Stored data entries
____________
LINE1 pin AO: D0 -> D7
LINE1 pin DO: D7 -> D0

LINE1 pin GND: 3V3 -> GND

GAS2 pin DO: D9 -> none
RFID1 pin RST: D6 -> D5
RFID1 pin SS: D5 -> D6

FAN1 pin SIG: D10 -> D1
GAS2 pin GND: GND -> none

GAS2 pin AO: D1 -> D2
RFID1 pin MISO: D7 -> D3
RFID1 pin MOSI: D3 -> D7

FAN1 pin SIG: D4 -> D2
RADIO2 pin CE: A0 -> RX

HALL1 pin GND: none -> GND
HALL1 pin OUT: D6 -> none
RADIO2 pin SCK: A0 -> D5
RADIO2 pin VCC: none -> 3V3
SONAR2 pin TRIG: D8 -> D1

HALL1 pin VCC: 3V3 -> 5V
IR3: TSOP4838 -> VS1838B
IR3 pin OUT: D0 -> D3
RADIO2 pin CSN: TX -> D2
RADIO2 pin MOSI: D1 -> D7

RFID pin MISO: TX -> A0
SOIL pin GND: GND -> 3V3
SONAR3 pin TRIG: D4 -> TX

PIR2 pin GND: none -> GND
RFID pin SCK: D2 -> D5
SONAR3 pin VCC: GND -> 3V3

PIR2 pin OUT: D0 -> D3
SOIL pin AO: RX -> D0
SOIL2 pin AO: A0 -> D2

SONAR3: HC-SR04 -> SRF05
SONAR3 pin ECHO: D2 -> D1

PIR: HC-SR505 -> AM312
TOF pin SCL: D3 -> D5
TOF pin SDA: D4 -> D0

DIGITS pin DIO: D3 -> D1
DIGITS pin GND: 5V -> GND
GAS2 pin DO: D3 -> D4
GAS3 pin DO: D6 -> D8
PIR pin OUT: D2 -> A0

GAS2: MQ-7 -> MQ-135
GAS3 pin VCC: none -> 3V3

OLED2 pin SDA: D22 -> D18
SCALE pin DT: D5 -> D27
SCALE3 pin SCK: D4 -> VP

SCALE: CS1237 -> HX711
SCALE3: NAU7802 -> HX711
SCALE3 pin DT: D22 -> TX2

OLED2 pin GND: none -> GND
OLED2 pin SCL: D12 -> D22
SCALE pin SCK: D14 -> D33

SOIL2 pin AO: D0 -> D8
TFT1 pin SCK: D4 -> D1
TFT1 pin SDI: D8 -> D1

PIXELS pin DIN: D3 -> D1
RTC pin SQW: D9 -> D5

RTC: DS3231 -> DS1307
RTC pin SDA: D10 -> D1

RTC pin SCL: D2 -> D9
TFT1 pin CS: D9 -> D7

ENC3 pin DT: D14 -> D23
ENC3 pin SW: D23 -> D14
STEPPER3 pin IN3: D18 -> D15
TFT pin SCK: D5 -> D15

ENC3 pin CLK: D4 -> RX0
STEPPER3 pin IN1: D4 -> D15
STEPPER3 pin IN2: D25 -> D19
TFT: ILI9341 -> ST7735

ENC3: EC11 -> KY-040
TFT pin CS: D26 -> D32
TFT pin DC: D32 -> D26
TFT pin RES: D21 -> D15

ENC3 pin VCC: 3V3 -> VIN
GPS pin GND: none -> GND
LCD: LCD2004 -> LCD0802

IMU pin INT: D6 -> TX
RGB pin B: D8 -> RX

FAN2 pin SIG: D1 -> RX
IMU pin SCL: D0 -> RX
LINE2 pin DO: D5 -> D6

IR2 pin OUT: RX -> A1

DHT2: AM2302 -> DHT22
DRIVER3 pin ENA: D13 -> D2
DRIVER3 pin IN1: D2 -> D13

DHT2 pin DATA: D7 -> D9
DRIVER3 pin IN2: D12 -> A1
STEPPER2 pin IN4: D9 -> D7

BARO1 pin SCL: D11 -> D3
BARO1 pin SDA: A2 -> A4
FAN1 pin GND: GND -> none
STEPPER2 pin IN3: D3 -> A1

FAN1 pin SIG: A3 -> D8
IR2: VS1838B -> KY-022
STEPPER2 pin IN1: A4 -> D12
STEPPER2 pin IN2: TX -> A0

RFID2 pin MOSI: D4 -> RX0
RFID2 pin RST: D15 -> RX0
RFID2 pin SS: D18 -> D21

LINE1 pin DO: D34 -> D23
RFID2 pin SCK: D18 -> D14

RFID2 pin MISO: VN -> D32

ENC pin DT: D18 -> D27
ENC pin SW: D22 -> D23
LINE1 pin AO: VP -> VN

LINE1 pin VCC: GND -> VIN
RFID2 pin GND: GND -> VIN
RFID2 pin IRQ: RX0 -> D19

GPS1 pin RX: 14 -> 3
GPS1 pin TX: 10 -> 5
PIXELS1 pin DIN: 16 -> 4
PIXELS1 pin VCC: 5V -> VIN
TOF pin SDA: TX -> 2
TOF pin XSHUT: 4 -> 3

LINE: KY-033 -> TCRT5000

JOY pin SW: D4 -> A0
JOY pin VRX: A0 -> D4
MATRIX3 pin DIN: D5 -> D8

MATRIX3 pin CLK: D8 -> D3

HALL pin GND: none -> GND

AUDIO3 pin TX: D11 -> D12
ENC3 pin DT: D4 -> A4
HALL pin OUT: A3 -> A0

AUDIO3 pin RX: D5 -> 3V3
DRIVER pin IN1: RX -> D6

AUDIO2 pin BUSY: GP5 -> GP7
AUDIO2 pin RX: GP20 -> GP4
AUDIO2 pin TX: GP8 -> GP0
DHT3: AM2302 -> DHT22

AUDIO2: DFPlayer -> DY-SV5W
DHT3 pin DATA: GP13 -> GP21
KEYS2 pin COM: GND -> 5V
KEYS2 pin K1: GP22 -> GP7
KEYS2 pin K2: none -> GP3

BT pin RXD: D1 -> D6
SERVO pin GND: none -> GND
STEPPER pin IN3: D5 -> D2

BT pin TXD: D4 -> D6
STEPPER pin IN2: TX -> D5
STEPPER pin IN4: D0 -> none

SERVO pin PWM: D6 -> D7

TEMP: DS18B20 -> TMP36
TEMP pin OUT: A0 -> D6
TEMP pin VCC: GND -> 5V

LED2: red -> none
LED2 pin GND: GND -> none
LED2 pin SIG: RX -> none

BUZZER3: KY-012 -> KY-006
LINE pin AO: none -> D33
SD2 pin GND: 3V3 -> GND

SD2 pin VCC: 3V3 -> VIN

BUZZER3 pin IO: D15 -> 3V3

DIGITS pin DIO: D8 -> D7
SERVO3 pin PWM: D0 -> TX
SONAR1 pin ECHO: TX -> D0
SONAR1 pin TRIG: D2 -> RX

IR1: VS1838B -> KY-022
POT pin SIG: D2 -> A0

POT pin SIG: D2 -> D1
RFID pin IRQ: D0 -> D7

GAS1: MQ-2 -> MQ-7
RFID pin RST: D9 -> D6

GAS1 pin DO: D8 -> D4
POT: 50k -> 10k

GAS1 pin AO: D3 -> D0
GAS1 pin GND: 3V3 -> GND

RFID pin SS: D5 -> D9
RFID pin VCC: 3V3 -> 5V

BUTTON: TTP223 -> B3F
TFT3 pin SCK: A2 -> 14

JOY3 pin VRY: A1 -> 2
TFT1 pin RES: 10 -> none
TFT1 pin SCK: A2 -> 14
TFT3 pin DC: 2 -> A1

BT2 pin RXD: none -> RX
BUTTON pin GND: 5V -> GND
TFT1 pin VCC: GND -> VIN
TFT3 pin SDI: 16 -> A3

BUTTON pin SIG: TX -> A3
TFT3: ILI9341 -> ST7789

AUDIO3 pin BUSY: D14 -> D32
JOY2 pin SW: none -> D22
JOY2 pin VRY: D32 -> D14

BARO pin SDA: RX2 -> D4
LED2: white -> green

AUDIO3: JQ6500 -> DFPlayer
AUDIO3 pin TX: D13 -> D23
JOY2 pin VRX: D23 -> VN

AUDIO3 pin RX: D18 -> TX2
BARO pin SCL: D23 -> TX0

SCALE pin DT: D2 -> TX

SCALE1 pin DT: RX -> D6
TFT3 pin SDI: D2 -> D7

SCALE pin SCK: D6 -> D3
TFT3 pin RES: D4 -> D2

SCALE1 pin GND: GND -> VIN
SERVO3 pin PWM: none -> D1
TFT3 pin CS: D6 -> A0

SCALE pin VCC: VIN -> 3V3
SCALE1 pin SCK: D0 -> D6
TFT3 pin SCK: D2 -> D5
____________
▶ **Prompt**
Take the line above containing "ENC3 pin VCC: 3V3 -> VIN", the line containing "IR2: VS1838B -> KY-022", and all lines in between, and copy them exactly without anything else.

▶ **Answer section**
ENC3 pin VCC: 3V3 -> VIN
GPS pin GND: none -> GND
LCD: LCD2004 -> LCD0802

IMU pin INT: D6 -> TX
RGB pin B: D8 -> RX

FAN2 pin SIG: D1 -> RX
IMU pin SCL: D0 -> RX
LINE2 pin DO: D5 -> D6

IR2 pin OUT: RX -> A1

DHT2: AM2302 -> DHT22
DRIVER3 pin ENA: D13 -> D2
DRIVER3 pin IN1: D2 -> D13

DHT2 pin DATA: D7 -> D9
DRIVER3 pin IN2: D12 -> A1
STEPPER2 pin IN4: D9 -> D7

BARO1 pin SCL: D11 -> D3
BARO1 pin SDA: A2 -> A4
FAN1 pin GND: GND -> none
STEPPER2 pin IN3: D3 -> A1

FAN1 pin SIG: A3 -> D8
IR2: VS1838B -> KY-022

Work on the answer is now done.